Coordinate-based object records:
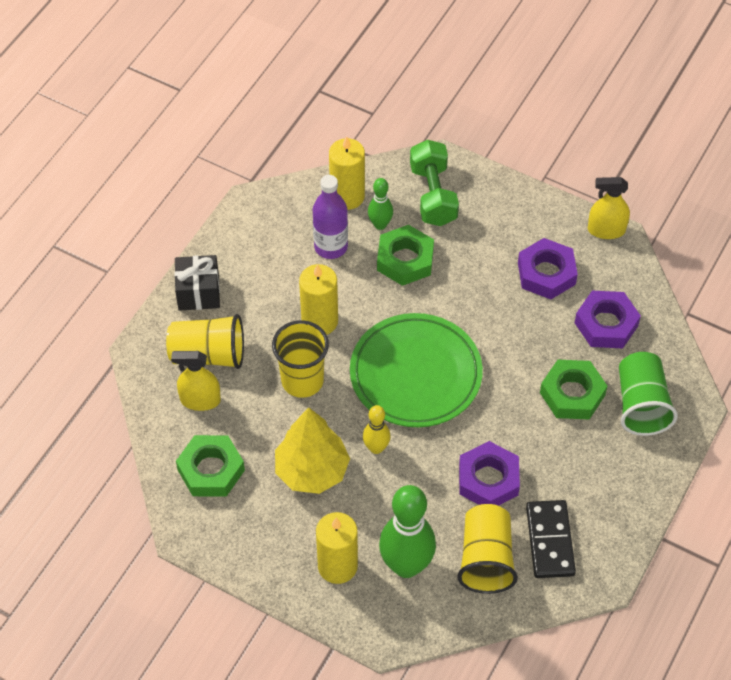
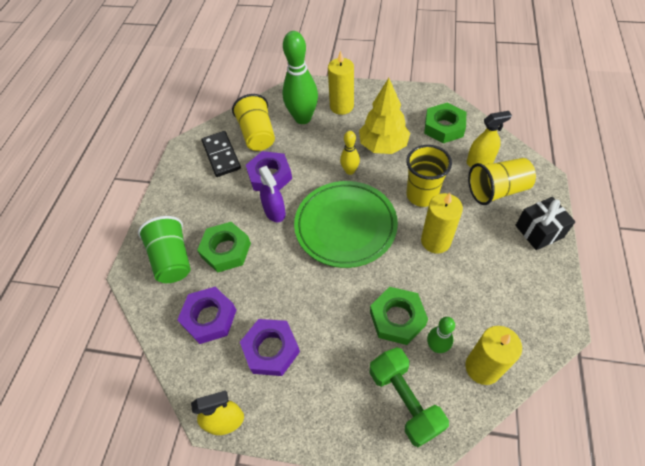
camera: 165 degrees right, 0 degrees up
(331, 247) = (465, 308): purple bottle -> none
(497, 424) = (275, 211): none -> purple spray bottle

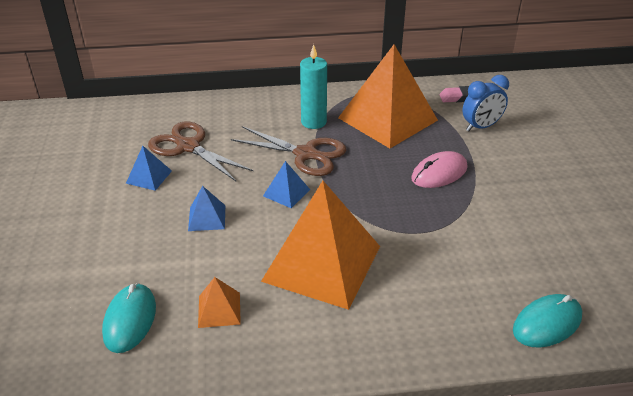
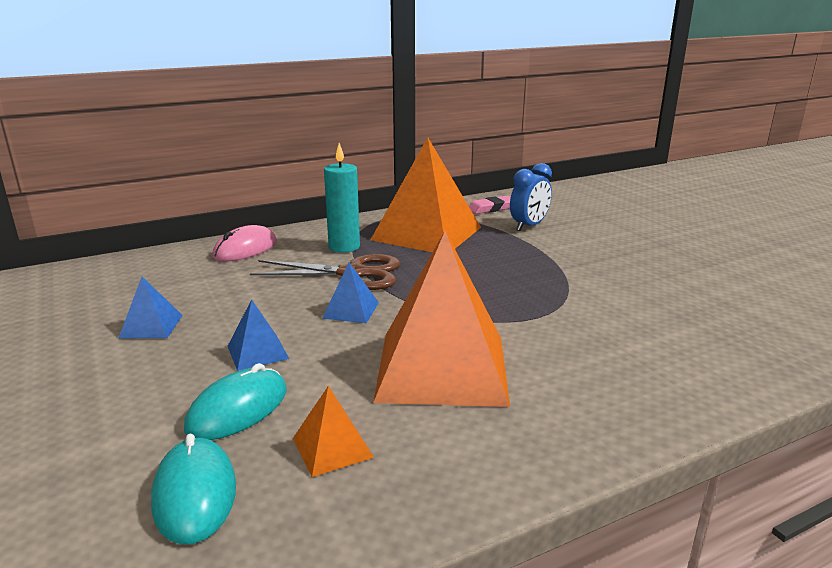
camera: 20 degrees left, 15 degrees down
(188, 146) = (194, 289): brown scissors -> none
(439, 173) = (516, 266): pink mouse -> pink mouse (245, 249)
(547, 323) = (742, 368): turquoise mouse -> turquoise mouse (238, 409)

» YOUR OBJECTIVE
Say how many lines in the entries contain the string "none". Nothing else belongs in the reply.

» ANSWER TO THE EXERCISE
3